=== Task brief ===
Copy each line below as it stands, but skip any picture it contains.

··········

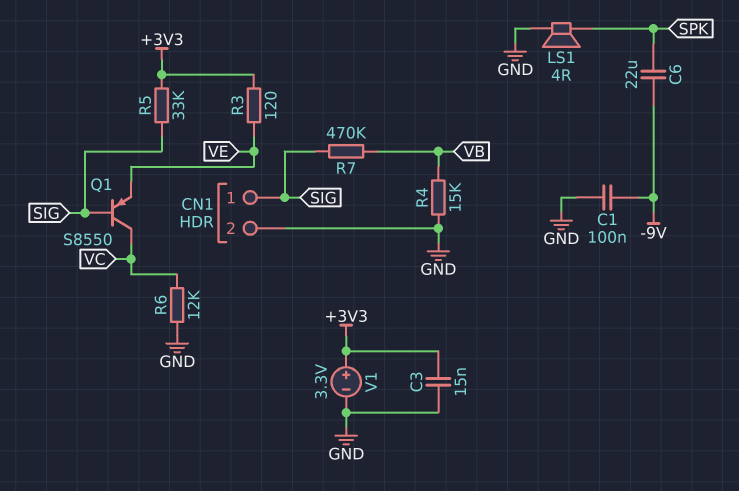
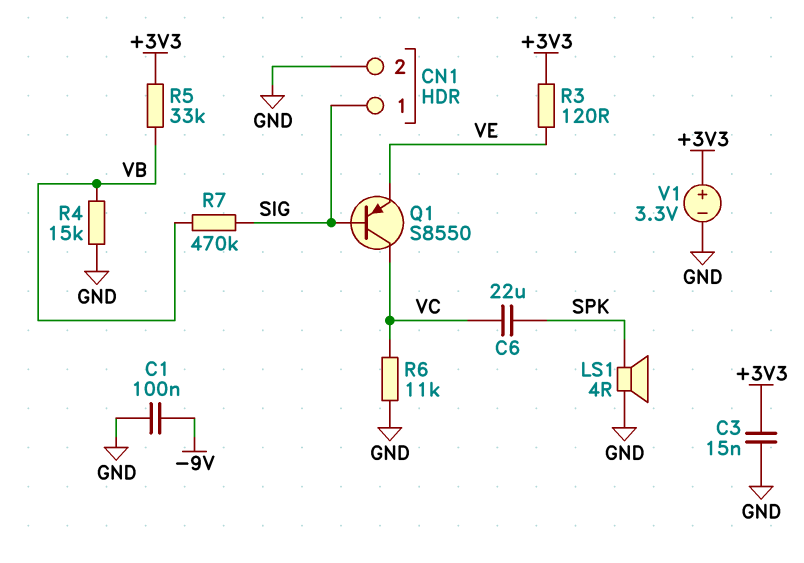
C6: 22uF (-9V, SPK) -> 22uF (SPK, VC)
R5: 33k (+3V3, SIG) -> 33k (+3V3, VB)
R6: 12k (GND, VC) -> 11k (GND, VC)

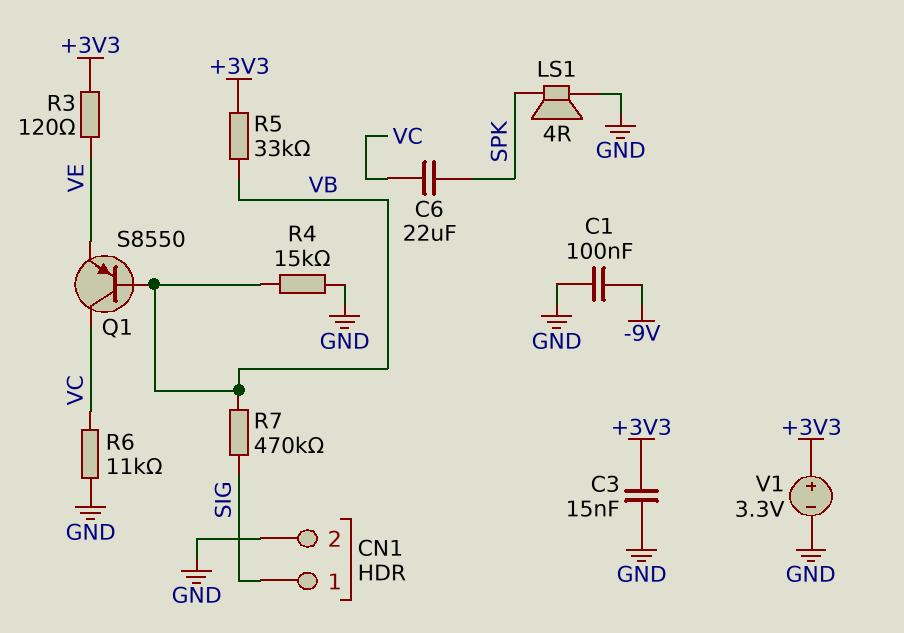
Q1: PNP S8550 (B SIG, C VC, E VE) -> PNP S8550 (B VB, C VC, E VE)

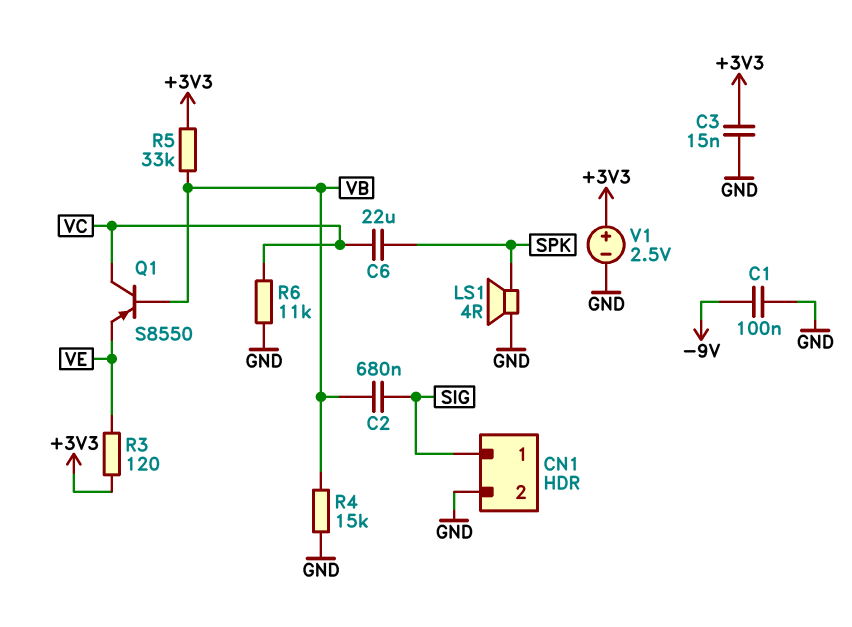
C2: none -> 680nF (SIG, VB)
R7: 470k (SIG, VB) -> none
V1: 3.3V (plus +3V3, minus GND) -> 2.5V (plus +3V3, minus GND)

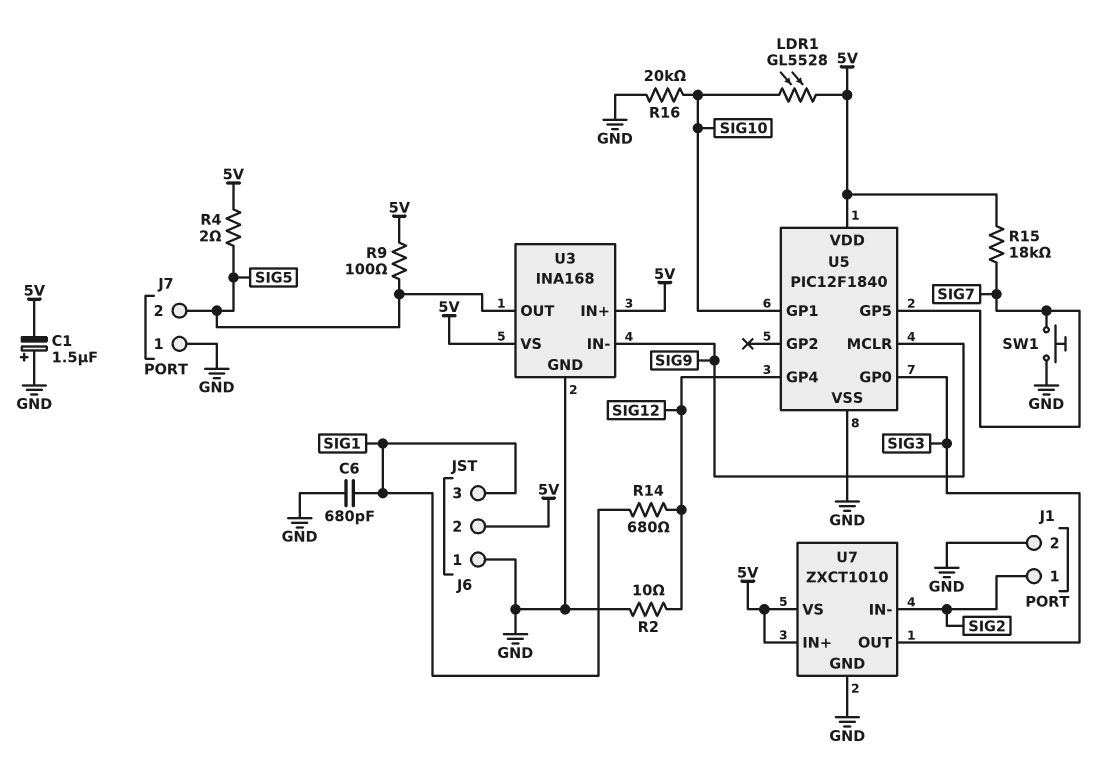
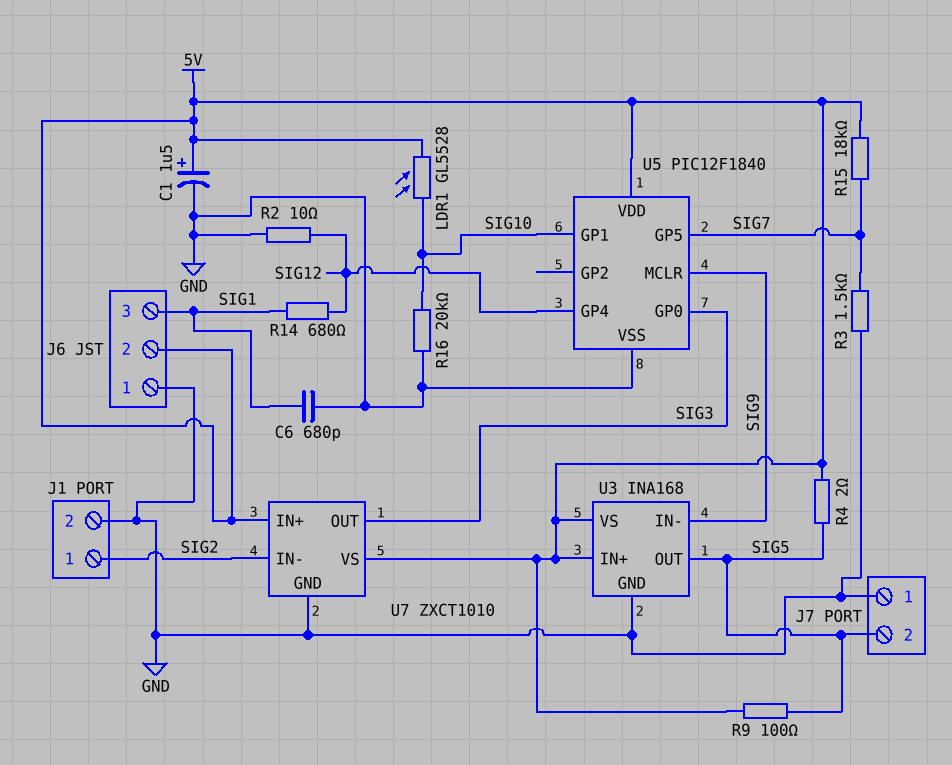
C1: 1.5uF (plus GND, minus 5V) -> 1.5uF (plus 5V, minus GND)
R3: none -> 1.5k (GND, SIG7)
SW1: button (GND, SIG7) -> none

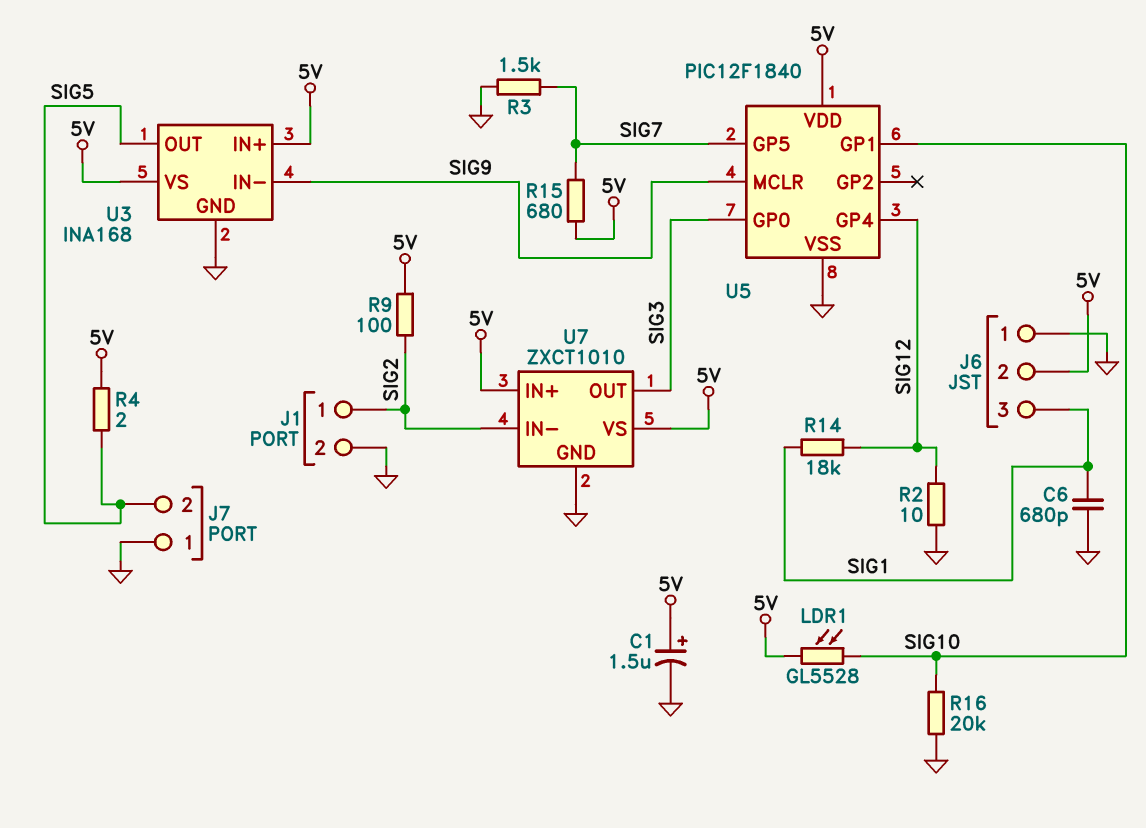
R9: 100 (5V, SIG5) -> 100 (5V, SIG2)
R14: 680 (SIG1, SIG12) -> 18k (SIG1, SIG12)
R15: 18k (5V, SIG7) -> 680 (5V, SIG7)

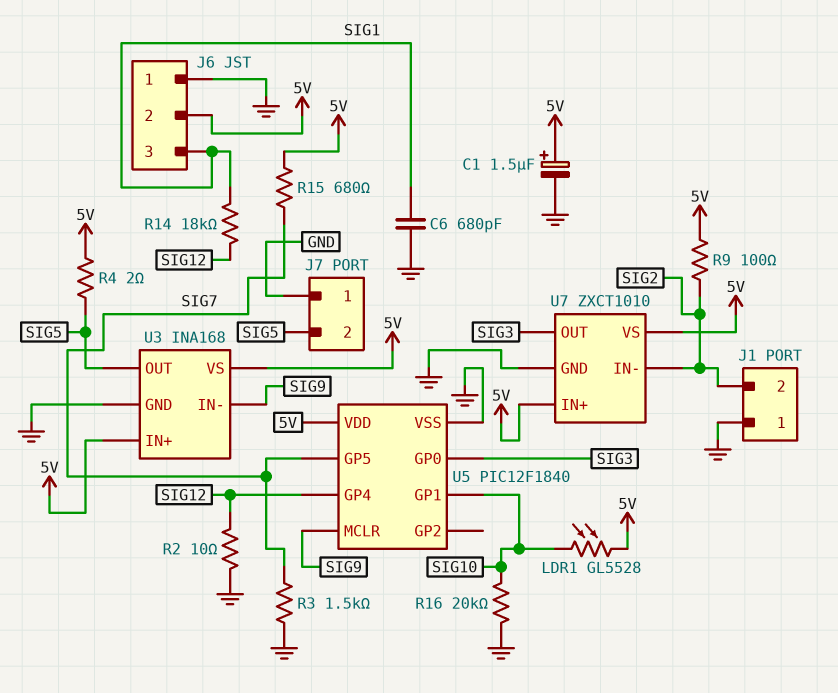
J1 pin 1: SIG2 -> GND
J1 pin 2: GND -> SIG2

··········

=== Answer to the exercise ===
C6: 22uF (-9V, SPK) -> 22uF (SPK, VC)
R5: 33k (+3V3, SIG) -> 33k (+3V3, VB)
R6: 12k (GND, VC) -> 11k (GND, VC)

Q1: PNP S8550 (B SIG, C VC, E VE) -> PNP S8550 (B VB, C VC, E VE)

C2: none -> 680nF (SIG, VB)
R7: 470k (SIG, VB) -> none
V1: 3.3V (plus +3V3, minus GND) -> 2.5V (plus +3V3, minus GND)

C1: 1.5uF (plus GND, minus 5V) -> 1.5uF (plus 5V, minus GND)
R3: none -> 1.5k (GND, SIG7)
SW1: button (GND, SIG7) -> none

R9: 100 (5V, SIG5) -> 100 (5V, SIG2)
R14: 680 (SIG1, SIG12) -> 18k (SIG1, SIG12)
R15: 18k (5V, SIG7) -> 680 (5V, SIG7)

J1 pin 1: SIG2 -> GND
J1 pin 2: GND -> SIG2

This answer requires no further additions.